Scene difference descriptions

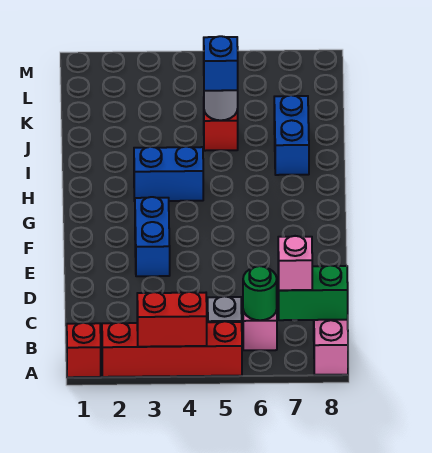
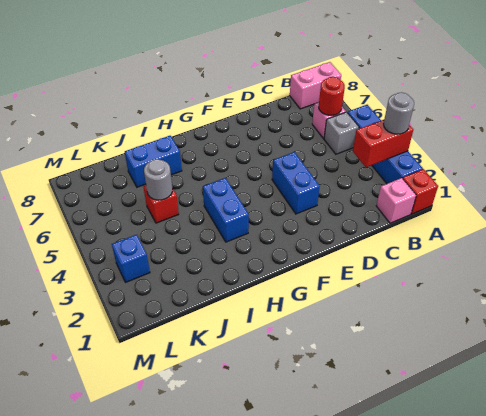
red brick A2:A5 level 1 -> blue brick A2:A5 level 1
red brick A3:A4 level 2 -> red brick A3:B3 level 2
none -> grey round brick A3 level 3
green round brick B6 level 2 -> red round brick B6 level 2
green brick B7:B8 level 2 -> none
pink brick B7 level 3 -> pink brick B1 level 1
blue brick E3:F3 level 1 -> blue brick E3:E4 level 1
blue brick J5 level 3 -> blue brick L3 level 1

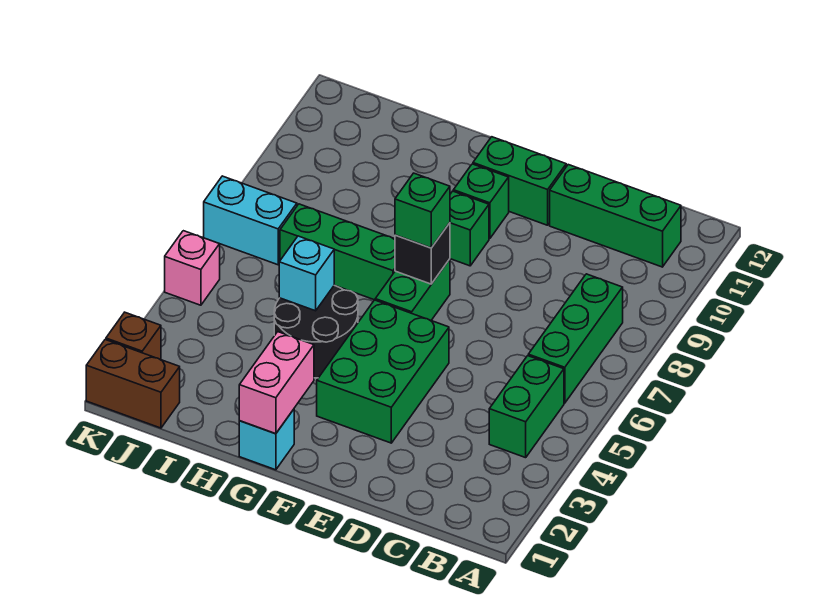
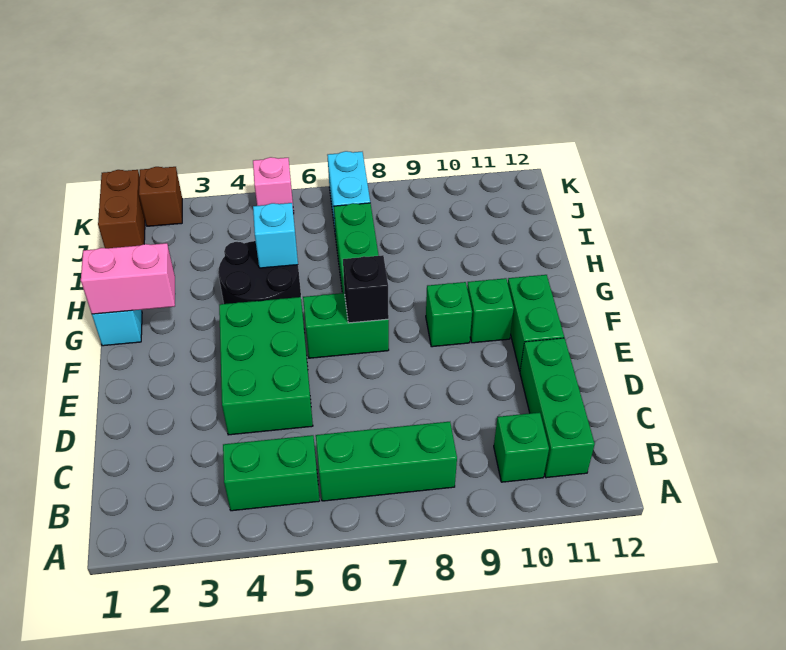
green brick E3:F5 level 1 -> green brick D4:F5 level 1
green brick F7 level 3 -> green brick B10 level 1

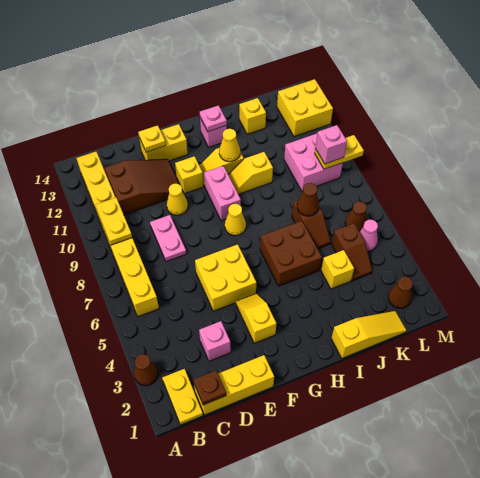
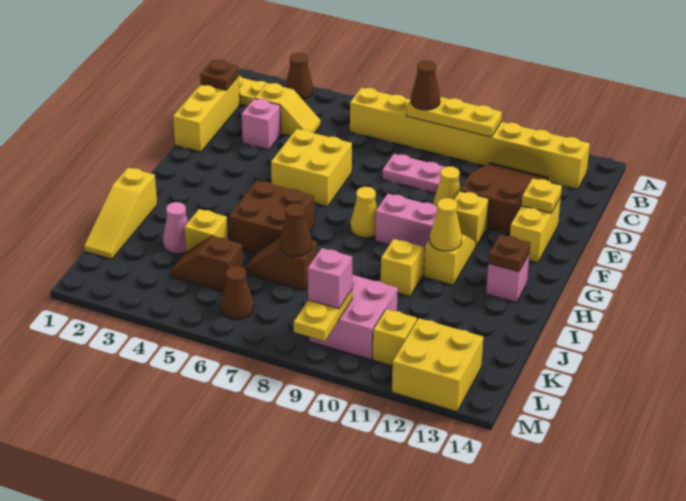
yellow plate B9:B10 level 2 -> yellow plate B8:B10 level 2
brown slope C11:E12 level 1 top C -> brown slope C11:E12 level 1 top E
yellow slope F3:F4 level 1 top 3 -> yellow slope C3:C4 level 1 top 3
pink plate H13 level 2 -> brown plate H13 level 2
yellow brick J13 level 1 -> yellow brick L11 level 1
brown cone L2 level 1 -> brown cone B8 level 3
pink cone L5 level 1 -> pink cone J3 level 1

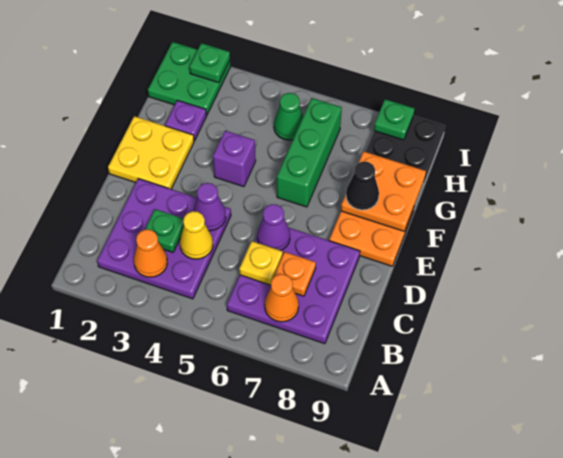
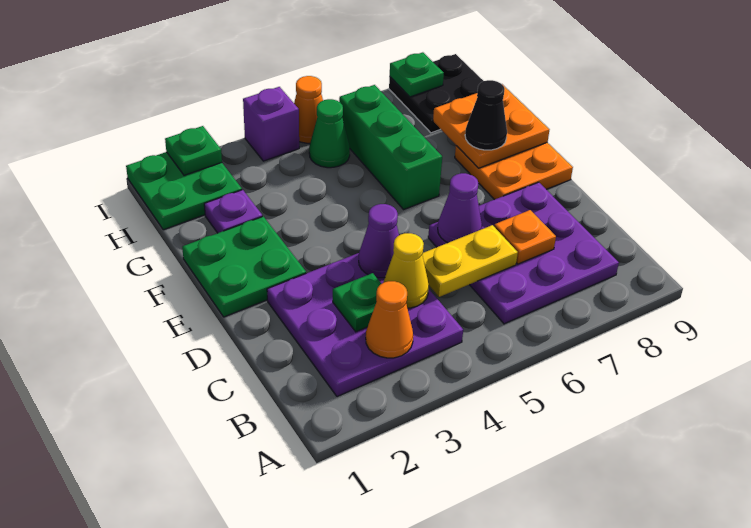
orange cone B7 level 2 -> orange cone I5 level 1
yellow plate C6 level 2 -> yellow plate C5:C6 level 2
yellow plate E1:F2 level 1 -> green plate E1:F2 level 1
purple brick F4 level 1 -> purple brick I4 level 1

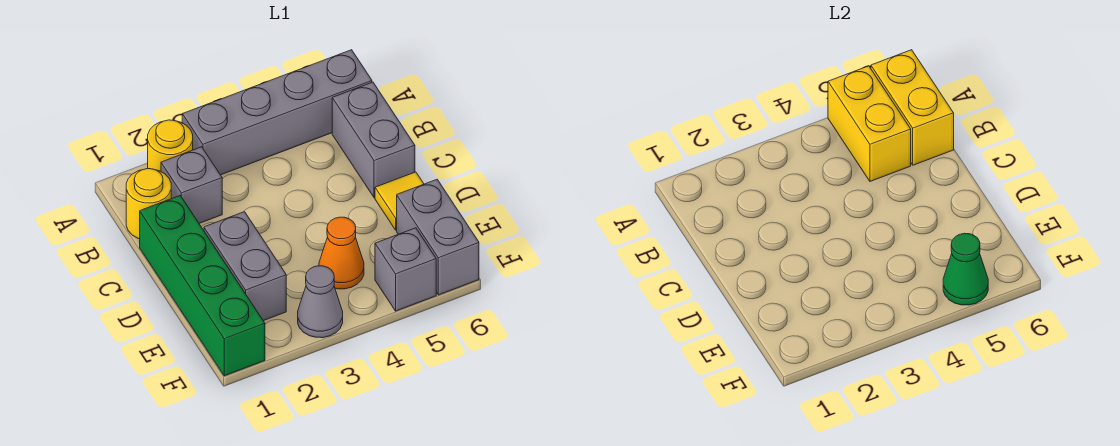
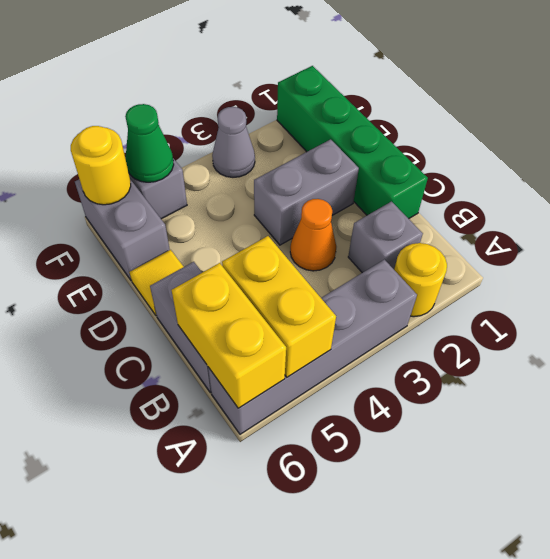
yellow round brick B1 level 1 -> yellow round brick F6 level 2
grey brick D2:E2 level 1 -> grey brick D2:D3 level 1
orange cone E4 level 1 -> orange cone C3 level 1

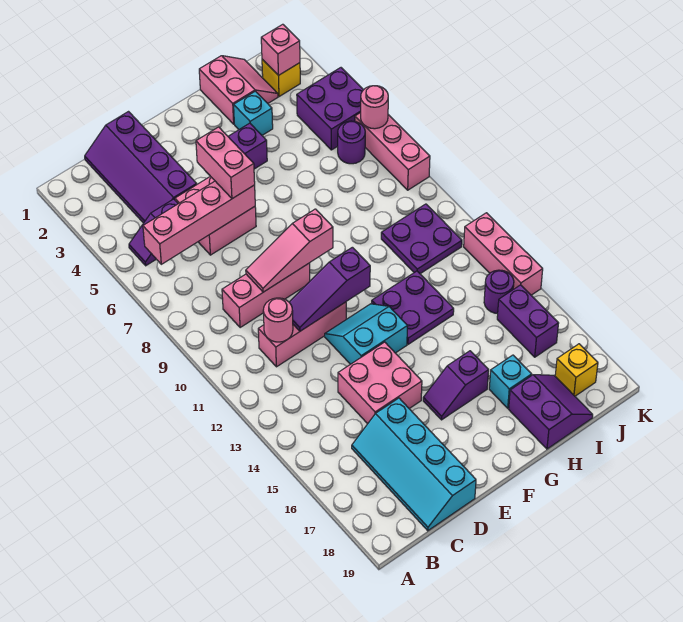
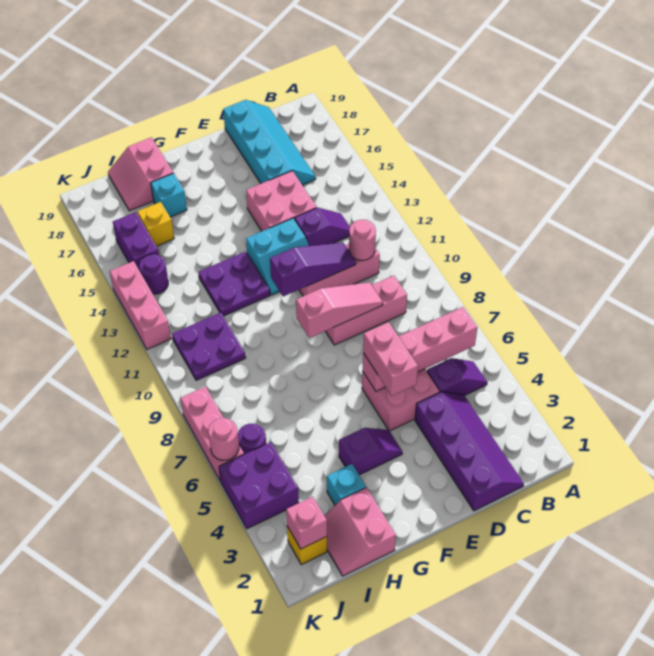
purple slope F16:G16 level 1 top G -> purple slope C13:D13 level 1 top D
purple slope H18:I19 level 1 top H -> pink slope H18:I19 level 1 top H
yellow brick J18 level 1 -> yellow brick I16 level 1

▶ _Exercise requirements_
From the first line to the last, print the records exactly; leave out the pictures.

▶ _Answer area_
red brick A2:A5 level 1 -> blue brick A2:A5 level 1
red brick A3:A4 level 2 -> red brick A3:B3 level 2
none -> grey round brick A3 level 3
green round brick B6 level 2 -> red round brick B6 level 2
green brick B7:B8 level 2 -> none
pink brick B7 level 3 -> pink brick B1 level 1
blue brick E3:F3 level 1 -> blue brick E3:E4 level 1
blue brick J5 level 3 -> blue brick L3 level 1

green brick E3:F5 level 1 -> green brick D4:F5 level 1
green brick F7 level 3 -> green brick B10 level 1

yellow plate B9:B10 level 2 -> yellow plate B8:B10 level 2
brown slope C11:E12 level 1 top C -> brown slope C11:E12 level 1 top E
yellow slope F3:F4 level 1 top 3 -> yellow slope C3:C4 level 1 top 3
pink plate H13 level 2 -> brown plate H13 level 2
yellow brick J13 level 1 -> yellow brick L11 level 1
brown cone L2 level 1 -> brown cone B8 level 3
pink cone L5 level 1 -> pink cone J3 level 1

orange cone B7 level 2 -> orange cone I5 level 1
yellow plate C6 level 2 -> yellow plate C5:C6 level 2
yellow plate E1:F2 level 1 -> green plate E1:F2 level 1
purple brick F4 level 1 -> purple brick I4 level 1

yellow round brick B1 level 1 -> yellow round brick F6 level 2
grey brick D2:E2 level 1 -> grey brick D2:D3 level 1
orange cone E4 level 1 -> orange cone C3 level 1

purple slope F16:G16 level 1 top G -> purple slope C13:D13 level 1 top D
purple slope H18:I19 level 1 top H -> pink slope H18:I19 level 1 top H
yellow brick J18 level 1 -> yellow brick I16 level 1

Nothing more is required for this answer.